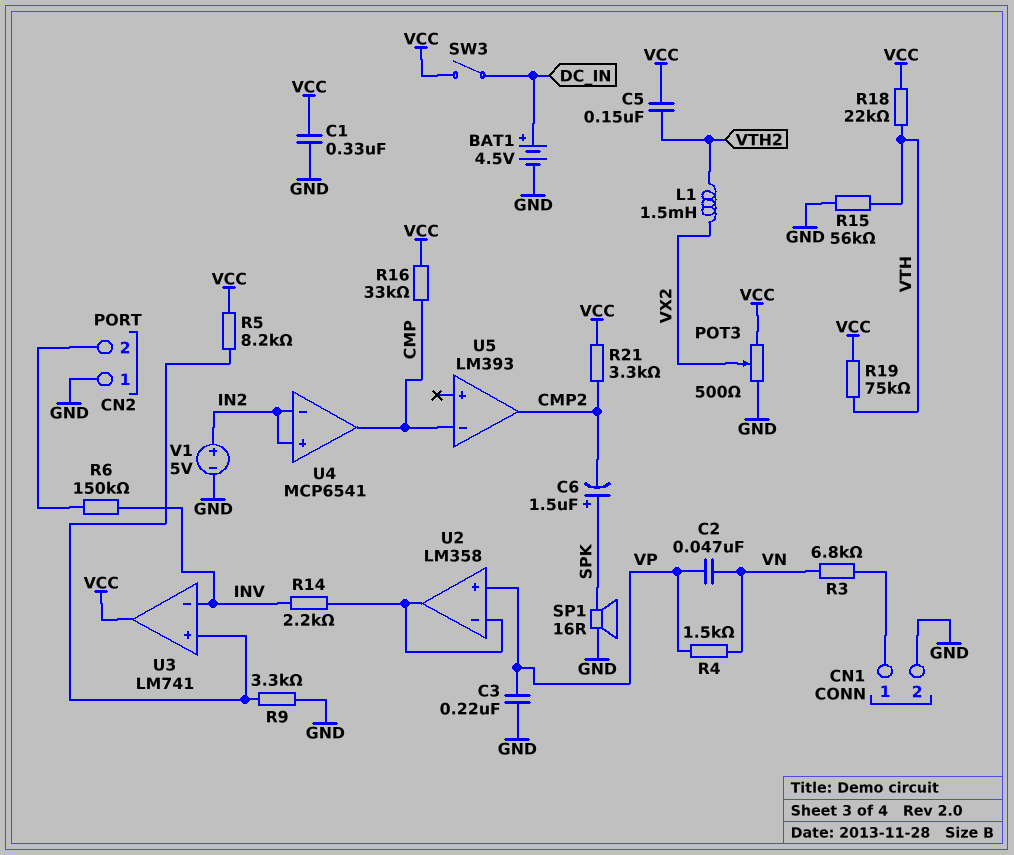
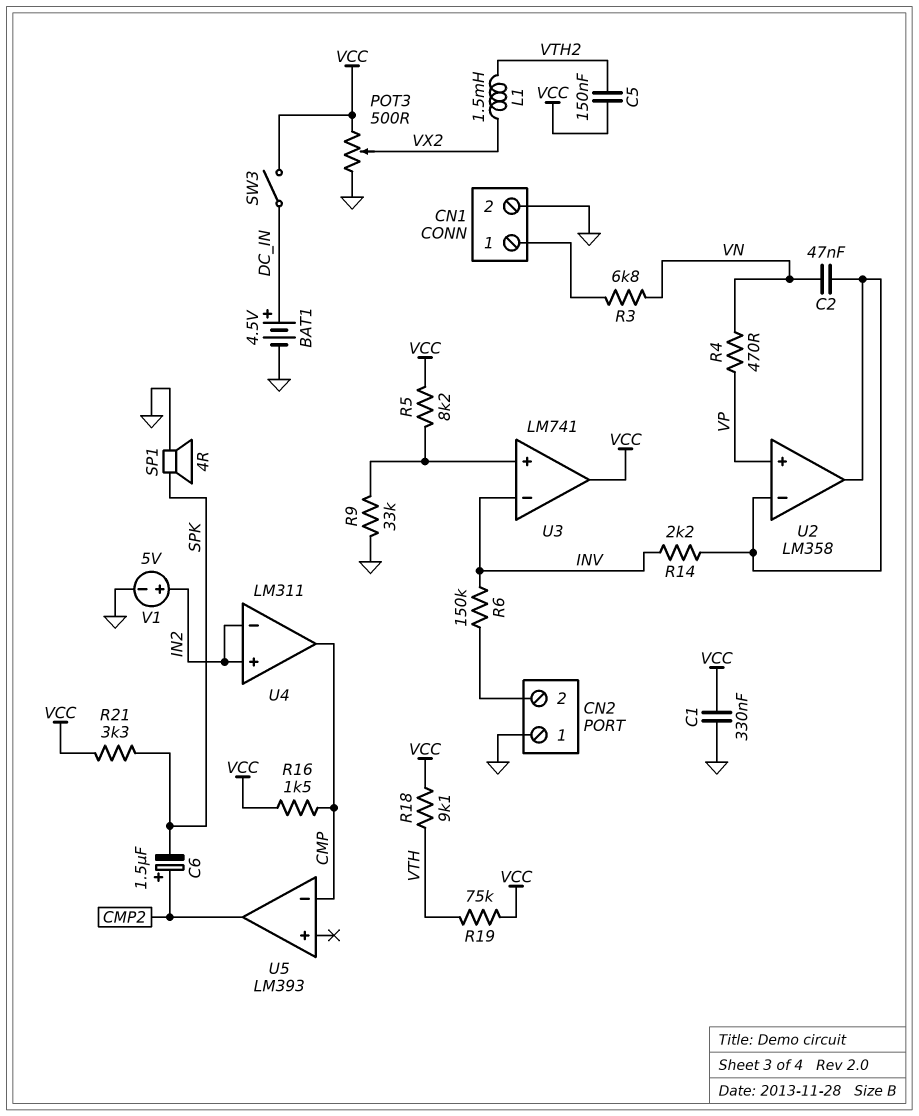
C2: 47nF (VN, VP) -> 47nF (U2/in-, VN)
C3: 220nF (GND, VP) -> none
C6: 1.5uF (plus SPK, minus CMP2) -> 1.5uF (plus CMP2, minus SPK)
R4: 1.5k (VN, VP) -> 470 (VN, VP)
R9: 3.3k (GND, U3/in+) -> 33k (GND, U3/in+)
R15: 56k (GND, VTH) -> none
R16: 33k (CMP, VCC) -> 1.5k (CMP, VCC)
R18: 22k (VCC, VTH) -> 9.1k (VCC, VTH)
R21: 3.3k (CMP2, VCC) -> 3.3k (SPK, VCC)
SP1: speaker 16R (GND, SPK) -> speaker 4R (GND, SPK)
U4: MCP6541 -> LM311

* * *

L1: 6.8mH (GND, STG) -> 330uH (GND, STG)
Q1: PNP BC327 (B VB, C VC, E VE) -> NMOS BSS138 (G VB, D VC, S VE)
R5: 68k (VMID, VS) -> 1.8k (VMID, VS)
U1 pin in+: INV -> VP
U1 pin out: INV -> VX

...

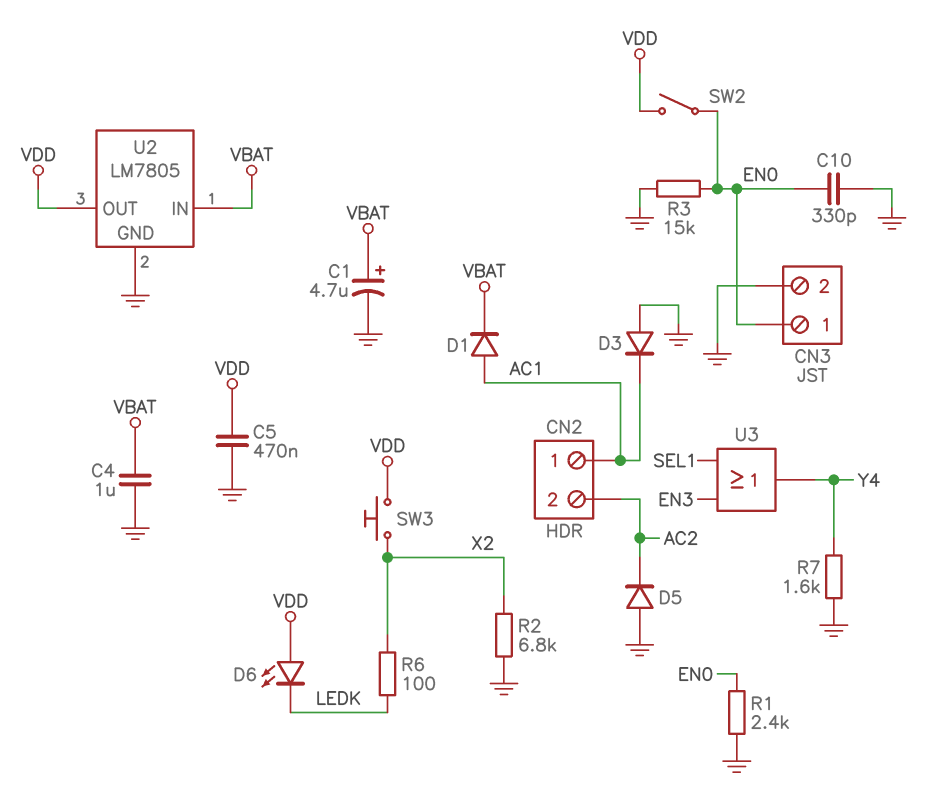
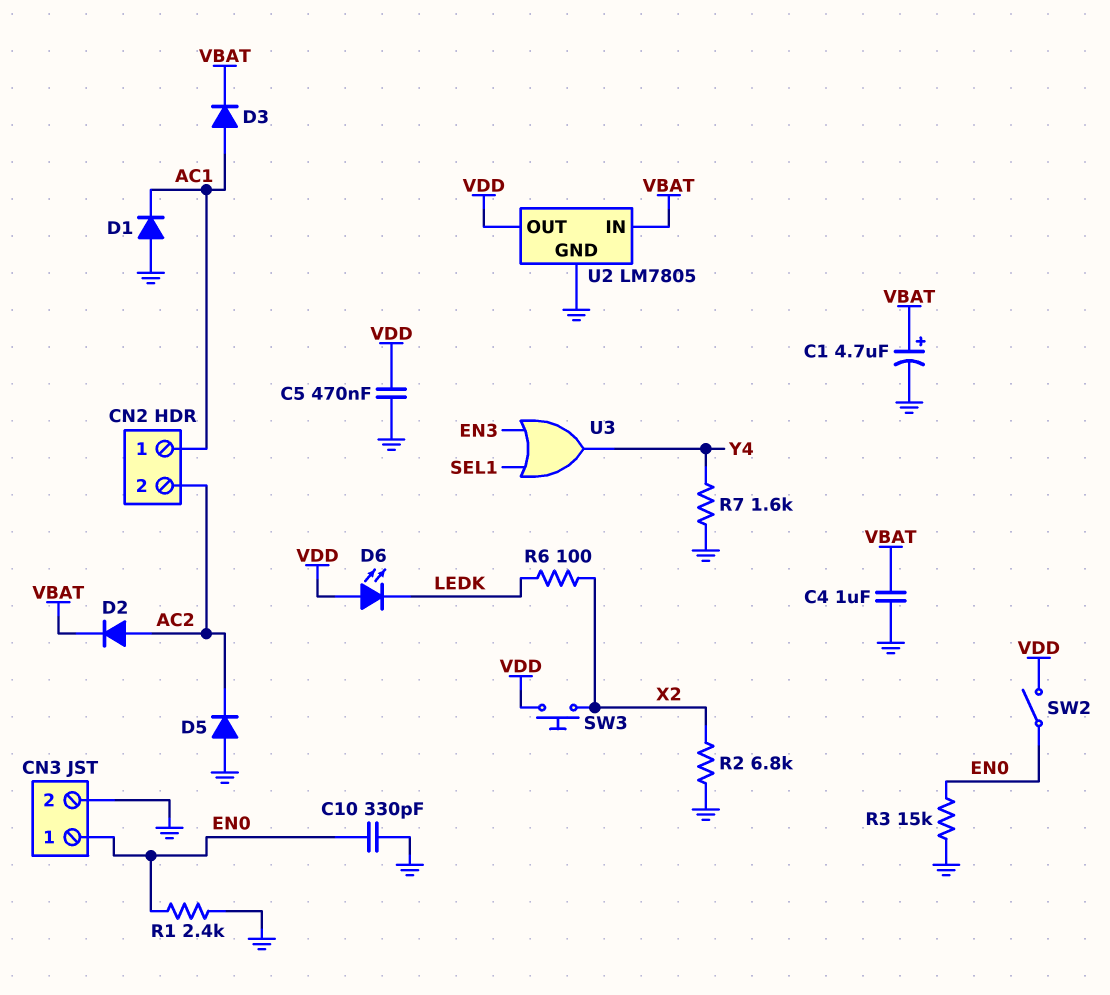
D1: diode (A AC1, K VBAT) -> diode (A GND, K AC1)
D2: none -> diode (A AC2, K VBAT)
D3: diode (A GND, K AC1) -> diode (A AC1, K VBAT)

> _Exercise aim_: Transcribe each line of the data above, unaltered, from the one where "D1: diode (A" appears to the one where "D3: diode (A" appears, inclusive of both.

> _Exercise solution_:
D1: diode (A AC1, K VBAT) -> diode (A GND, K AC1)
D2: none -> diode (A AC2, K VBAT)
D3: diode (A GND, K AC1) -> diode (A AC1, K VBAT)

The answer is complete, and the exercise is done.